Task to complete: Convert every line of the records below into a numbered list, skipping blank lines and leaving out the pictures.

Listing:

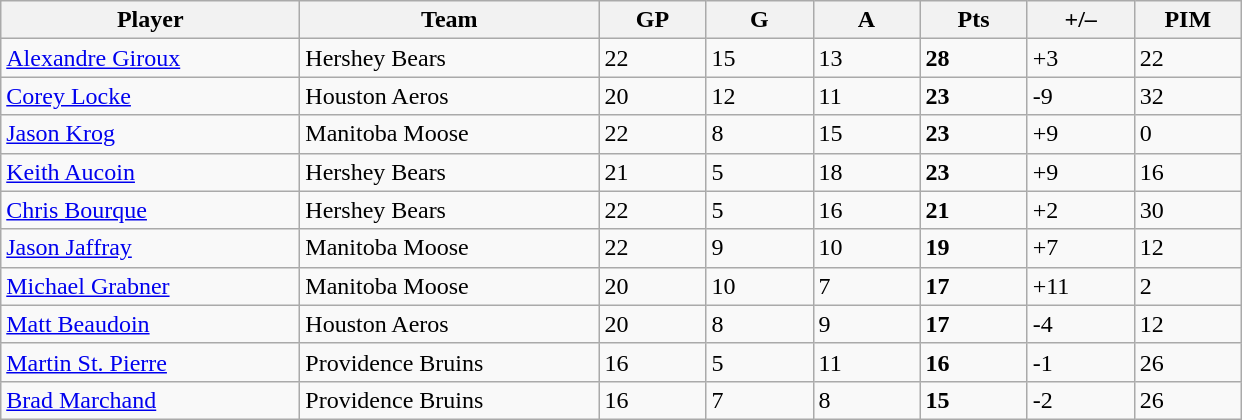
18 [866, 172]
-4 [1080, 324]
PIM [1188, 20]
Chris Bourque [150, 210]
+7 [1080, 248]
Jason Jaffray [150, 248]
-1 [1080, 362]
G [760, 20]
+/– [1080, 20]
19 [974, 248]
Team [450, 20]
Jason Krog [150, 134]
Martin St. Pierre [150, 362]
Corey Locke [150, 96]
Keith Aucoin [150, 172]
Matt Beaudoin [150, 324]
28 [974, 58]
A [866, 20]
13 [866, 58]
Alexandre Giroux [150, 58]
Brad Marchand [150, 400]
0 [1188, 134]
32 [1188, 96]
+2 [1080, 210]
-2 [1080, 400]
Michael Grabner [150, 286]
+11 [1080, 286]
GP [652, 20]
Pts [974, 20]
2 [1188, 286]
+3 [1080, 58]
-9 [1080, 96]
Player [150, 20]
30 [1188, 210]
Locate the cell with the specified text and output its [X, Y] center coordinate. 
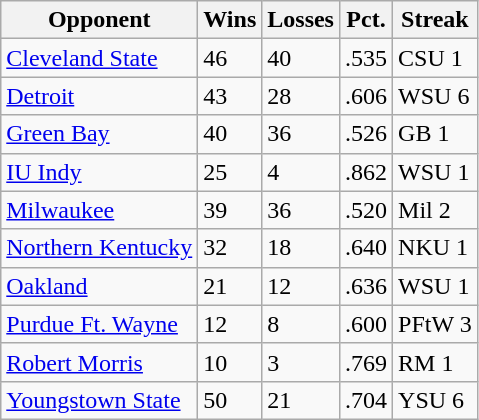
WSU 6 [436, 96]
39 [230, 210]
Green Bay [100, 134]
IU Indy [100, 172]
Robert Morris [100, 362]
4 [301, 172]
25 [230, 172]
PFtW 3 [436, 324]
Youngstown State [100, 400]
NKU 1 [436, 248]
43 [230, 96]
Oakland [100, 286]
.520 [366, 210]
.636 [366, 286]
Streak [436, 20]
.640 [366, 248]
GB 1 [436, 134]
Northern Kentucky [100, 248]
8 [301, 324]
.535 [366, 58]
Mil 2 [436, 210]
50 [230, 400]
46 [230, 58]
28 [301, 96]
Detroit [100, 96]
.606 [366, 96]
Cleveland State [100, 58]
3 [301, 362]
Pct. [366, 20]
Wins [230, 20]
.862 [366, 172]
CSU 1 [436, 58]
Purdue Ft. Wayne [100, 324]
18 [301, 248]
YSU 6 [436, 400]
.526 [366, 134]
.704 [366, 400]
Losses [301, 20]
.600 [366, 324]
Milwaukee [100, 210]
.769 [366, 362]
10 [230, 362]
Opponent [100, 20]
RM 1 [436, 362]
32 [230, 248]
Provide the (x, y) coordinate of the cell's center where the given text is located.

Reply:
1. 18 [866, 172]
2. -4 [1080, 324]
3. PIM [1188, 20]
4. Chris Bourque [150, 210]
5. +7 [1080, 248]
6. Jason Jaffray [150, 248]
7. -1 [1080, 362]
8. G [760, 20]
9. +/– [1080, 20]
10. 19 [974, 248]
11. Team [450, 20]
12. Jason Krog [150, 134]
13. Martin St. Pierre [150, 362]
14. Corey Locke [150, 96]
15. Keith Aucoin [150, 172]
16. Matt Beaudoin [150, 324]
17. 28 [974, 58]
18. A [866, 20]
19. 13 [866, 58]
20. Alexandre Giroux [150, 58]
21. Brad Marchand [150, 400]
22. 0 [1188, 134]
23. 32 [1188, 96]
24. +2 [1080, 210]
25. -2 [1080, 400]
26. Michael Grabner [150, 286]
27. +11 [1080, 286]
28. GP [652, 20]
29. Pts [974, 20]
30. 2 [1188, 286]
31. +3 [1080, 58]
32. -9 [1080, 96]
33. Player [150, 20]
34. 30 [1188, 210]
35. Locate the cell with the specified text and output its [X, Y] center coordinate. 
36. WSU 6 [436, 96]
37. 39 [230, 210]
38. Green Bay [100, 134]
39. IU Indy [100, 172]
40. Robert Morris [100, 362]
41. 4 [301, 172]
42. 25 [230, 172]
43. PFtW 3 [436, 324]
44. Youngstown State [100, 400]
45. NKU 1 [436, 248]
46. 43 [230, 96]
47. Oakland [100, 286]
48. .520 [366, 210]
49. .636 [366, 286]
50. Streak [436, 20]
51. .640 [366, 248]
52. GB 1 [436, 134]
53. Northern Kentucky [100, 248]
54. 8 [301, 324]
55. .535 [366, 58]
56. Mil 2 [436, 210]
57. 50 [230, 400]
58. 46 [230, 58]
59. 28 [301, 96]
60. Detroit [100, 96]
61. .606 [366, 96]
62. Cleveland State [100, 58]
63. 3 [301, 362]
64. Pct. [366, 20]
65. Wins [230, 20]
66. .862 [366, 172]
67. CSU 1 [436, 58]
68. Purdue Ft. Wayne [100, 324]
69. 18 [301, 248]
70. YSU 6 [436, 400]
71. .526 [366, 134]
72. .704 [366, 400]
73. Losses [301, 20]
74. .600 [366, 324]
75. Milwaukee [100, 210]
76. .769 [366, 362]
77. 10 [230, 362]
78. Opponent [100, 20]
79. RM 1 [436, 362]
80. 32 [230, 248]
81. Provide the (x, y) coordinate of the cell's center where the given text is located.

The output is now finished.